## The task
Please transcribe the lines below exactly, and leave every image behind.

----- Extracted information -----

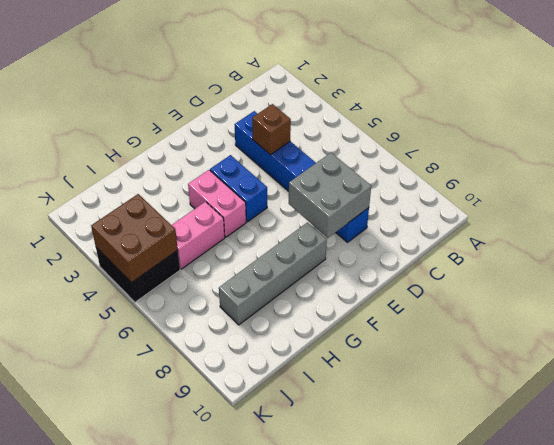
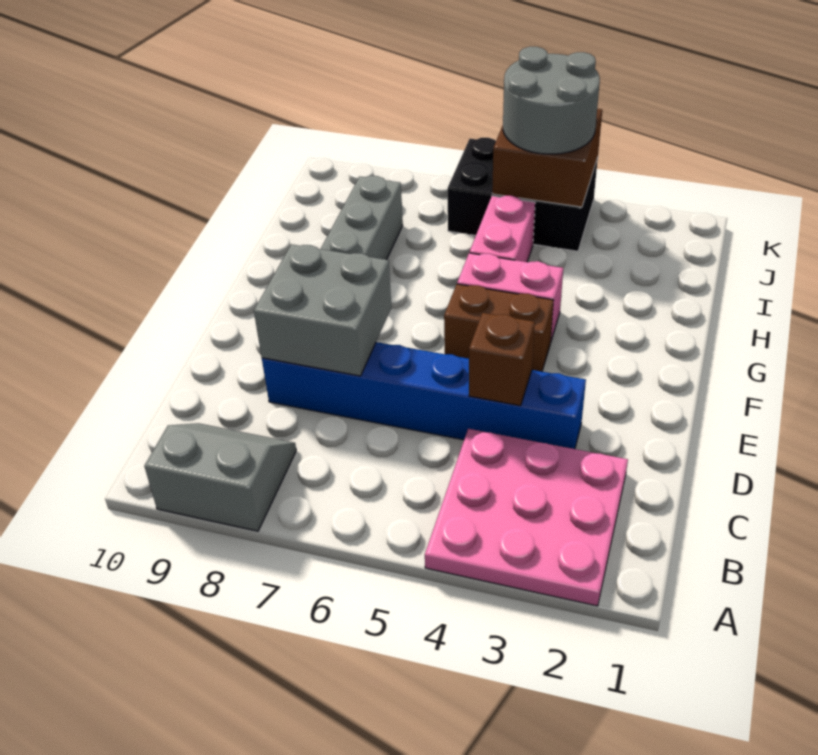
none -> pink 3x3 plate [425,429,628,606]
none -> grey 2x2 slope [144,423,296,531]
blue 1x2 brick [210,155,267,222] -> brown 1x2 brick [444,284,553,372]
black 2x2 brick [96,247,180,302] -> black 2x3 brick [448,138,598,251]
none -> grey 2x2 round brick [503,47,600,154]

-----

## Response to this exercise
none -> pink 3x3 plate [425,429,628,606]
none -> grey 2x2 slope [144,423,296,531]
blue 1x2 brick [210,155,267,222] -> brown 1x2 brick [444,284,553,372]
black 2x2 brick [96,247,180,302] -> black 2x3 brick [448,138,598,251]
none -> grey 2x2 round brick [503,47,600,154]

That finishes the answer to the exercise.